Images are to be excluded from the copy, and the records below reproduced word for word.

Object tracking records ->
********
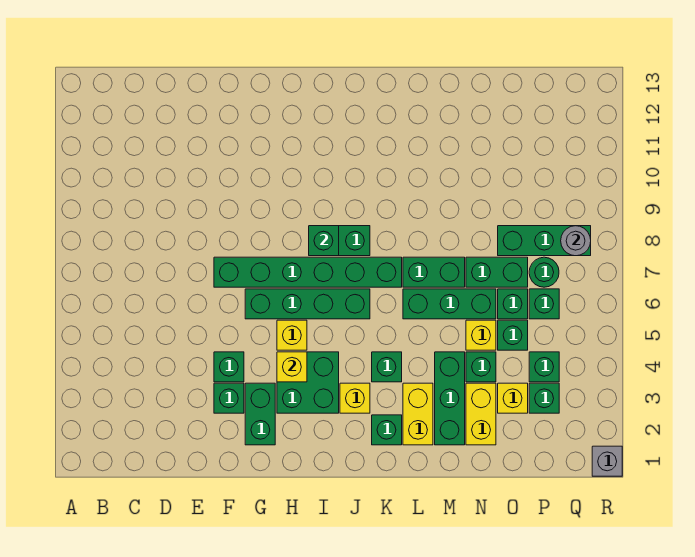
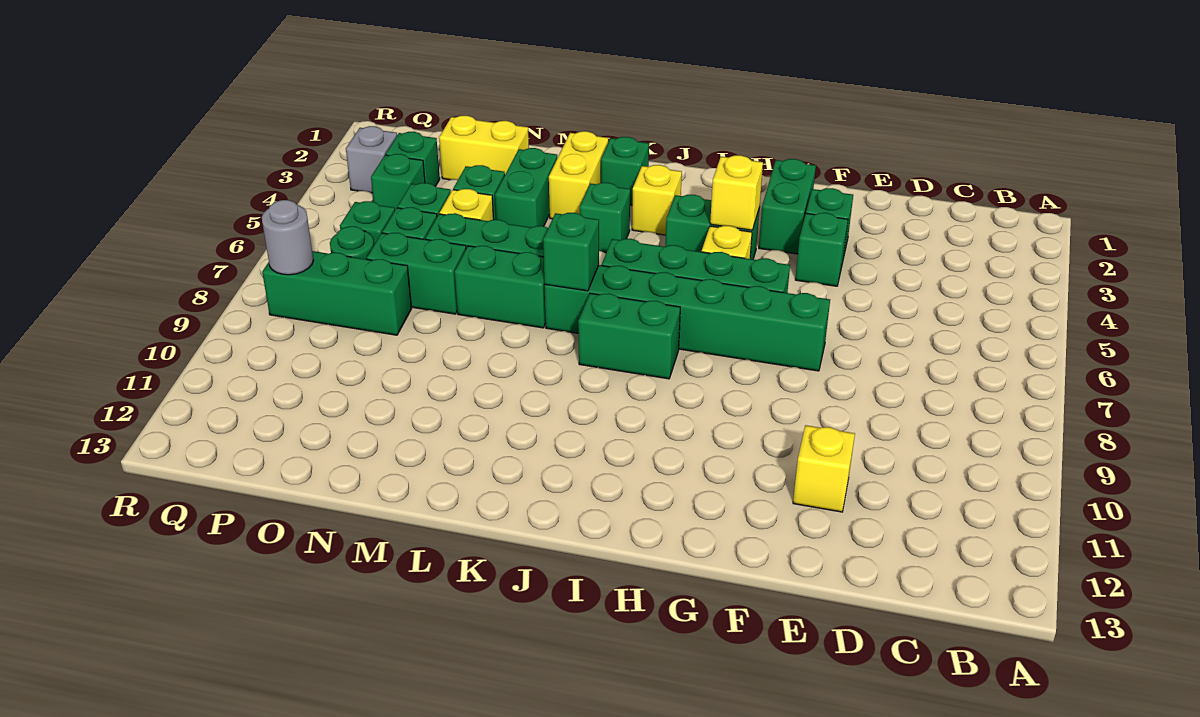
green brick H3:I4 level 1 -> green brick H4:I4 level 1
green brick I8 level 2 -> green brick K7 level 2
green brick M2:M4 level 1 -> green brick M3:M4 level 1
yellow brick N2:N3 level 1 -> yellow brick N2:O2 level 1
yellow brick O3 level 1 -> yellow brick E11 level 1
grey brick R1 level 1 -> grey brick Q3 level 1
********
SOLVED PROBLEM ->
green brick H3:I4 level 1 -> green brick H4:I4 level 1
green brick I8 level 2 -> green brick K7 level 2
green brick M2:M4 level 1 -> green brick M3:M4 level 1
yellow brick N2:N3 level 1 -> yellow brick N2:O2 level 1
yellow brick O3 level 1 -> yellow brick E11 level 1
grey brick R1 level 1 -> grey brick Q3 level 1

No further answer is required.